This exercise calls for a copy of every line in the listing below that carries the word "ring".

··········

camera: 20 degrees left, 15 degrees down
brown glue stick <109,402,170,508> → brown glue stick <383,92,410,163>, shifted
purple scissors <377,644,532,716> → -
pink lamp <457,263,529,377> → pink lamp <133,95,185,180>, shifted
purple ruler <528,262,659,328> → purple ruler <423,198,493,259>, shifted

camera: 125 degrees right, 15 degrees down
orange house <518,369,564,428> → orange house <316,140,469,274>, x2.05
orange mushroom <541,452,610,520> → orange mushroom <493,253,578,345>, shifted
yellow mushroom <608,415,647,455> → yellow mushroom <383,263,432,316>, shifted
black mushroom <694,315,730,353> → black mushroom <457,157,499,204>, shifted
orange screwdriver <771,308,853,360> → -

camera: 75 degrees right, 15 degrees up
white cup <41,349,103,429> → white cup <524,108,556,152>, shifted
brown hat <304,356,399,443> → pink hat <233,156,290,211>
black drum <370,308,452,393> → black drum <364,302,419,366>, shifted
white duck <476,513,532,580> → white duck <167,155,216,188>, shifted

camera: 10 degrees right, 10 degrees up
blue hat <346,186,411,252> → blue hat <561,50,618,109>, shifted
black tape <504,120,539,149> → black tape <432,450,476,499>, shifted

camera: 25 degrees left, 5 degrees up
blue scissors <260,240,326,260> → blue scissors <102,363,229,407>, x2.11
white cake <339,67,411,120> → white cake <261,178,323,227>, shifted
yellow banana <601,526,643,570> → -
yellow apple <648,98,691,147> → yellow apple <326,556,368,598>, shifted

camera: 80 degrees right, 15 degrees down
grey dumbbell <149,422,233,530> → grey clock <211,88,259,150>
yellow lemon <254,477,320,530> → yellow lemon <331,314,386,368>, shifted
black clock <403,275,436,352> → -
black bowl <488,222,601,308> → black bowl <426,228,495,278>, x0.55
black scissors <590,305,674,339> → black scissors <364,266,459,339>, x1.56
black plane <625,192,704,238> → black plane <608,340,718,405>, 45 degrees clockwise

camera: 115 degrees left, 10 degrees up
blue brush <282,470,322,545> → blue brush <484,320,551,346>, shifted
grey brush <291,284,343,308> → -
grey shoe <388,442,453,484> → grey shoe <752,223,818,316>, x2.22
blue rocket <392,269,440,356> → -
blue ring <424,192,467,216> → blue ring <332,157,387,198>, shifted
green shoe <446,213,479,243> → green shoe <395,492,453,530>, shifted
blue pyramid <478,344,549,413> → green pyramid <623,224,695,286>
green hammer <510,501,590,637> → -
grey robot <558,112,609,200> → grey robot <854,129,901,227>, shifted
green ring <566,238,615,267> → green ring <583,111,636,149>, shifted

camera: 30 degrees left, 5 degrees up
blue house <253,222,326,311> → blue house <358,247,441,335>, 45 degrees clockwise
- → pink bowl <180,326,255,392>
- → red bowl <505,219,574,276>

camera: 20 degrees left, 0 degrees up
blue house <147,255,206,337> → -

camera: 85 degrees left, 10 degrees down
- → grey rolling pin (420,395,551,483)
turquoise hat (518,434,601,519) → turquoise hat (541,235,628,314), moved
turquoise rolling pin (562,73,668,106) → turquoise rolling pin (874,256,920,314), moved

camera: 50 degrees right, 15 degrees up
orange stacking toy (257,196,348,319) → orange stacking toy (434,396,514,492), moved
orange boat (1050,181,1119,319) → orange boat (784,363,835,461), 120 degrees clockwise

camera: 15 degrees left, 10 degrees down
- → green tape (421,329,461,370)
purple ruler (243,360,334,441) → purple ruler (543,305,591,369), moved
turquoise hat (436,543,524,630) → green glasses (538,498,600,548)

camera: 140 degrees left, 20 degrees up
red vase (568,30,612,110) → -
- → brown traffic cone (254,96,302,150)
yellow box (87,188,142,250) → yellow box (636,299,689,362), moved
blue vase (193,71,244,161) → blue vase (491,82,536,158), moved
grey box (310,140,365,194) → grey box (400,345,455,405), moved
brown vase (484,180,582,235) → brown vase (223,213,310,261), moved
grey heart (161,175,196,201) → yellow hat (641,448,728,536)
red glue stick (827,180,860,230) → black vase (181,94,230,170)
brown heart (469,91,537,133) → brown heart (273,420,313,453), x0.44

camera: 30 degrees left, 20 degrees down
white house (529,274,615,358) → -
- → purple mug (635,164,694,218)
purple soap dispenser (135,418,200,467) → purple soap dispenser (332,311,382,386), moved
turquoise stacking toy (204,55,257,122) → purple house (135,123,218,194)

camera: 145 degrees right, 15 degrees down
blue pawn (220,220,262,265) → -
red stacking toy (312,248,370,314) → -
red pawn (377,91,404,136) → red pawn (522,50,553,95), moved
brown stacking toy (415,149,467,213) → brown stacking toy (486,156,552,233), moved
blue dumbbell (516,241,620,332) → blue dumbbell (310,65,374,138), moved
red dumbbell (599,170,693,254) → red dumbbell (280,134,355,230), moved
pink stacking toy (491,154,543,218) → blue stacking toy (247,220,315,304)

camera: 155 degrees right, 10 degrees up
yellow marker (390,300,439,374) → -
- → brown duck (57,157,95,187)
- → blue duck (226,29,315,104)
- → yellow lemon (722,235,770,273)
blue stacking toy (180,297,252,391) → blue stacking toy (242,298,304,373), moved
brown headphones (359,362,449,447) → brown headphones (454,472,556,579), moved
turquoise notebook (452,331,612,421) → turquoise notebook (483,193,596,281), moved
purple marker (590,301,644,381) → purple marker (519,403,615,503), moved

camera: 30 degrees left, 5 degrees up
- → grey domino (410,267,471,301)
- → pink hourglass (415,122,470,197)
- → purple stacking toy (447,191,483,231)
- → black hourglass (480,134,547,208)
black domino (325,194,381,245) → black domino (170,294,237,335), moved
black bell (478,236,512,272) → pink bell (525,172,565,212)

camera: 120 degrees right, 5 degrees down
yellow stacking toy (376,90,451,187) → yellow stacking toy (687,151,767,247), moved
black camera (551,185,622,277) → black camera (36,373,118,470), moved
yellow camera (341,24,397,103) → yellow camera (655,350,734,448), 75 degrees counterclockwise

··········

### Expected output
blue ring <424,192,467,216> → blue ring <332,157,387,198>, shifted
green ring <566,238,615,267> → green ring <583,111,636,149>, shifted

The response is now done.